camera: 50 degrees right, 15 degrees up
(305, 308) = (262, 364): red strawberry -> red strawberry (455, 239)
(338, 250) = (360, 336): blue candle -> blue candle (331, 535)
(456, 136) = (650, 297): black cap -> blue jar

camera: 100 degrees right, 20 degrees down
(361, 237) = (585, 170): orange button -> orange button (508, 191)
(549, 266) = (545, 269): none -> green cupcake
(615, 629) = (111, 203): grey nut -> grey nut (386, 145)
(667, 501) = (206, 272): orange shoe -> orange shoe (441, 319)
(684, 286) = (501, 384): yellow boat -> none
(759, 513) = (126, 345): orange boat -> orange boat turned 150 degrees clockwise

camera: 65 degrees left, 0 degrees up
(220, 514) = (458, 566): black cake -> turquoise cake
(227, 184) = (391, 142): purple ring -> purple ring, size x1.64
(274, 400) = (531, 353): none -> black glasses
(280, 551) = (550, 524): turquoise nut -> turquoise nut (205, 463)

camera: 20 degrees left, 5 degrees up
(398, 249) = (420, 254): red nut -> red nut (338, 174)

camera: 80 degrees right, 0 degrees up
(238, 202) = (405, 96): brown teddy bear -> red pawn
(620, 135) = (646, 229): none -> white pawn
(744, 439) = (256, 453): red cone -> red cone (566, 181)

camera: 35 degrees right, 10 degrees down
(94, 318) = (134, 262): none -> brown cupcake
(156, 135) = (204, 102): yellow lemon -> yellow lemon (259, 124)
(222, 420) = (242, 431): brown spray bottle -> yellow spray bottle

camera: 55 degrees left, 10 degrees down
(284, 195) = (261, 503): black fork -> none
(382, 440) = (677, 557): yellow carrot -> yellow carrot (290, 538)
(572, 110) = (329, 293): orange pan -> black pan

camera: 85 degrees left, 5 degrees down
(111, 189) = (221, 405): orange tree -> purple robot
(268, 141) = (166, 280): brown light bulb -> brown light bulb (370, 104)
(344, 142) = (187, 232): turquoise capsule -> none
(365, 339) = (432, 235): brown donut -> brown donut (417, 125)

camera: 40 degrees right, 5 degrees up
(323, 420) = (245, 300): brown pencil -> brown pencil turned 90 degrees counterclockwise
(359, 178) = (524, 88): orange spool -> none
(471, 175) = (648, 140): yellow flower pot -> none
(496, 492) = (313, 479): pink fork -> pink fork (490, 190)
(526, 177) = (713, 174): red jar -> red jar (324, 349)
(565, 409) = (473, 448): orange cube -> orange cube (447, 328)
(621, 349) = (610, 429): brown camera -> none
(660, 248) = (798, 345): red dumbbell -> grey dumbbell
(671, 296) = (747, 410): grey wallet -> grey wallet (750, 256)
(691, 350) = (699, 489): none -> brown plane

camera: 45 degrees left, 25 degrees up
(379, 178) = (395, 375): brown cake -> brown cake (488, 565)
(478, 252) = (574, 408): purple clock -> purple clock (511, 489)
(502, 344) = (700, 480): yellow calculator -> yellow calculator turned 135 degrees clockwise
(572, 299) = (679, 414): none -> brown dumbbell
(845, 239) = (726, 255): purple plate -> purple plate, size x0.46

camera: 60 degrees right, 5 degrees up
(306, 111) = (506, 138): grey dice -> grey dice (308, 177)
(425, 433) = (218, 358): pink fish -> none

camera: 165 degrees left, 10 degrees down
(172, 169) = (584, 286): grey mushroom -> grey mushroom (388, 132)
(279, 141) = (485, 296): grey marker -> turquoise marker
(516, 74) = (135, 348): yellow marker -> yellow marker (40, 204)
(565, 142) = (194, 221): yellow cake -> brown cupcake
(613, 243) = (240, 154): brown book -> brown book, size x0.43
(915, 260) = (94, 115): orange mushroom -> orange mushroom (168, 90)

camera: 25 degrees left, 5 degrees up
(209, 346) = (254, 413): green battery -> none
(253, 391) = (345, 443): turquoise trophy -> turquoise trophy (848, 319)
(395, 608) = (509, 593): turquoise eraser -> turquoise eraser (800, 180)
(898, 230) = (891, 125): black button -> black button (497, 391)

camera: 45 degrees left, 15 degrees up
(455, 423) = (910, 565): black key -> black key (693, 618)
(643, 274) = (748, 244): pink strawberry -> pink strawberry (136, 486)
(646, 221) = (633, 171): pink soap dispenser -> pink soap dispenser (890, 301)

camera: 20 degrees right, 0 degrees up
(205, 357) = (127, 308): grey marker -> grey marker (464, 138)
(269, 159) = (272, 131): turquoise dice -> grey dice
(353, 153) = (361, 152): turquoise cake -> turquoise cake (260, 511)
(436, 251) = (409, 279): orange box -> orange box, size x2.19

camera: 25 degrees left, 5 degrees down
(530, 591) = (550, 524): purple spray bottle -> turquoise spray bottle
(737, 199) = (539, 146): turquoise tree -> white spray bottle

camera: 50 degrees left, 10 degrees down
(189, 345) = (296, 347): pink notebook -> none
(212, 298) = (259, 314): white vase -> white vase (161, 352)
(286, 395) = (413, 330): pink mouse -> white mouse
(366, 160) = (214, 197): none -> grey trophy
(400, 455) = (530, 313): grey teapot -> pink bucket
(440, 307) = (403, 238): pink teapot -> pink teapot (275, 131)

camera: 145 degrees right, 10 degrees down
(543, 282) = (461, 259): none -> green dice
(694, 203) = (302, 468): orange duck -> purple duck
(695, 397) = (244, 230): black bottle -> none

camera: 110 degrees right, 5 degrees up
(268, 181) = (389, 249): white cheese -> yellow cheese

--

Type out all of the records again, exactly.

**Response for this exercise:**
camera: 50 degrees right, 15 degrees up
(305, 308) = (262, 364): red strawberry -> red strawberry (455, 239)
(338, 250) = (360, 336): blue candle -> blue candle (331, 535)
(456, 136) = (650, 297): black cap -> blue jar

camera: 100 degrees right, 20 degrees down
(361, 237) = (585, 170): orange button -> orange button (508, 191)
(549, 266) = (545, 269): none -> green cupcake
(615, 629) = (111, 203): grey nut -> grey nut (386, 145)
(667, 501) = (206, 272): orange shoe -> orange shoe (441, 319)
(684, 286) = (501, 384): yellow boat -> none
(759, 513) = (126, 345): orange boat -> orange boat turned 150 degrees clockwise

camera: 65 degrees left, 0 degrees up
(220, 514) = (458, 566): black cake -> turquoise cake
(227, 184) = (391, 142): purple ring -> purple ring, size x1.64
(274, 400) = (531, 353): none -> black glasses
(280, 551) = (550, 524): turquoise nut -> turquoise nut (205, 463)

camera: 20 degrees left, 5 degrees up
(398, 249) = (420, 254): red nut -> red nut (338, 174)

camera: 80 degrees right, 0 degrees up
(238, 202) = (405, 96): brown teddy bear -> red pawn
(620, 135) = (646, 229): none -> white pawn
(744, 439) = (256, 453): red cone -> red cone (566, 181)

camera: 35 degrees right, 10 degrees down
(94, 318) = (134, 262): none -> brown cupcake
(156, 135) = (204, 102): yellow lemon -> yellow lemon (259, 124)
(222, 420) = (242, 431): brown spray bottle -> yellow spray bottle

camera: 55 degrees left, 10 degrees down
(284, 195) = (261, 503): black fork -> none
(382, 440) = (677, 557): yellow carrot -> yellow carrot (290, 538)
(572, 110) = (329, 293): orange pan -> black pan

camera: 85 degrees left, 5 degrees down
(111, 189) = (221, 405): orange tree -> purple robot
(268, 141) = (166, 280): brown light bulb -> brown light bulb (370, 104)
(344, 142) = (187, 232): turquoise capsule -> none
(365, 339) = (432, 235): brown donut -> brown donut (417, 125)

camera: 40 degrees right, 5 degrees up
(323, 420) = (245, 300): brown pencil -> brown pencil turned 90 degrees counterclockwise
(359, 178) = (524, 88): orange spool -> none
(471, 175) = (648, 140): yellow flower pot -> none
(496, 492) = (313, 479): pink fork -> pink fork (490, 190)
(526, 177) = (713, 174): red jar -> red jar (324, 349)
(565, 409) = (473, 448): orange cube -> orange cube (447, 328)
(621, 349) = (610, 429): brown camera -> none
(660, 248) = (798, 345): red dumbbell -> grey dumbbell
(671, 296) = (747, 410): grey wallet -> grey wallet (750, 256)
(691, 350) = (699, 489): none -> brown plane

camera: 45 degrees left, 25 degrees up
(379, 178) = (395, 375): brown cake -> brown cake (488, 565)
(478, 252) = (574, 408): purple clock -> purple clock (511, 489)
(502, 344) = (700, 480): yellow calculator -> yellow calculator turned 135 degrees clockwise
(572, 299) = (679, 414): none -> brown dumbbell
(845, 239) = (726, 255): purple plate -> purple plate, size x0.46

camera: 60 degrees right, 5 degrees up
(306, 111) = (506, 138): grey dice -> grey dice (308, 177)
(425, 433) = (218, 358): pink fish -> none

camera: 165 degrees left, 10 degrees down
(172, 169) = (584, 286): grey mushroom -> grey mushroom (388, 132)
(279, 141) = (485, 296): grey marker -> turquoise marker
(516, 74) = (135, 348): yellow marker -> yellow marker (40, 204)
(565, 142) = (194, 221): yellow cake -> brown cupcake
(613, 243) = (240, 154): brown book -> brown book, size x0.43
(915, 260) = (94, 115): orange mushroom -> orange mushroom (168, 90)

camera: 25 degrees left, 5 degrees up
(209, 346) = (254, 413): green battery -> none
(253, 391) = (345, 443): turquoise trophy -> turquoise trophy (848, 319)
(395, 608) = (509, 593): turquoise eraser -> turquoise eraser (800, 180)
(898, 230) = (891, 125): black button -> black button (497, 391)

camera: 45 degrees left, 15 degrees up
(455, 423) = (910, 565): black key -> black key (693, 618)
(643, 274) = (748, 244): pink strawberry -> pink strawberry (136, 486)
(646, 221) = (633, 171): pink soap dispenser -> pink soap dispenser (890, 301)

camera: 20 degrees right, 0 degrees up
(205, 357) = (127, 308): grey marker -> grey marker (464, 138)
(269, 159) = (272, 131): turquoise dice -> grey dice
(353, 153) = (361, 152): turquoise cake -> turquoise cake (260, 511)
(436, 251) = (409, 279): orange box -> orange box, size x2.19

camera: 25 degrees left, 5 degrees down
(530, 591) = (550, 524): purple spray bottle -> turquoise spray bottle
(737, 199) = (539, 146): turquoise tree -> white spray bottle

camera: 50 degrees left, 10 degrees down
(189, 345) = (296, 347): pink notebook -> none
(212, 298) = (259, 314): white vase -> white vase (161, 352)
(286, 395) = (413, 330): pink mouse -> white mouse
(366, 160) = (214, 197): none -> grey trophy
(400, 455) = (530, 313): grey teapot -> pink bucket
(440, 307) = (403, 238): pink teapot -> pink teapot (275, 131)

camera: 145 degrees right, 10 degrees down
(543, 282) = (461, 259): none -> green dice
(694, 203) = (302, 468): orange duck -> purple duck
(695, 397) = (244, 230): black bottle -> none

camera: 110 degrees right, 5 degrees up
(268, 181) = (389, 249): white cheese -> yellow cheese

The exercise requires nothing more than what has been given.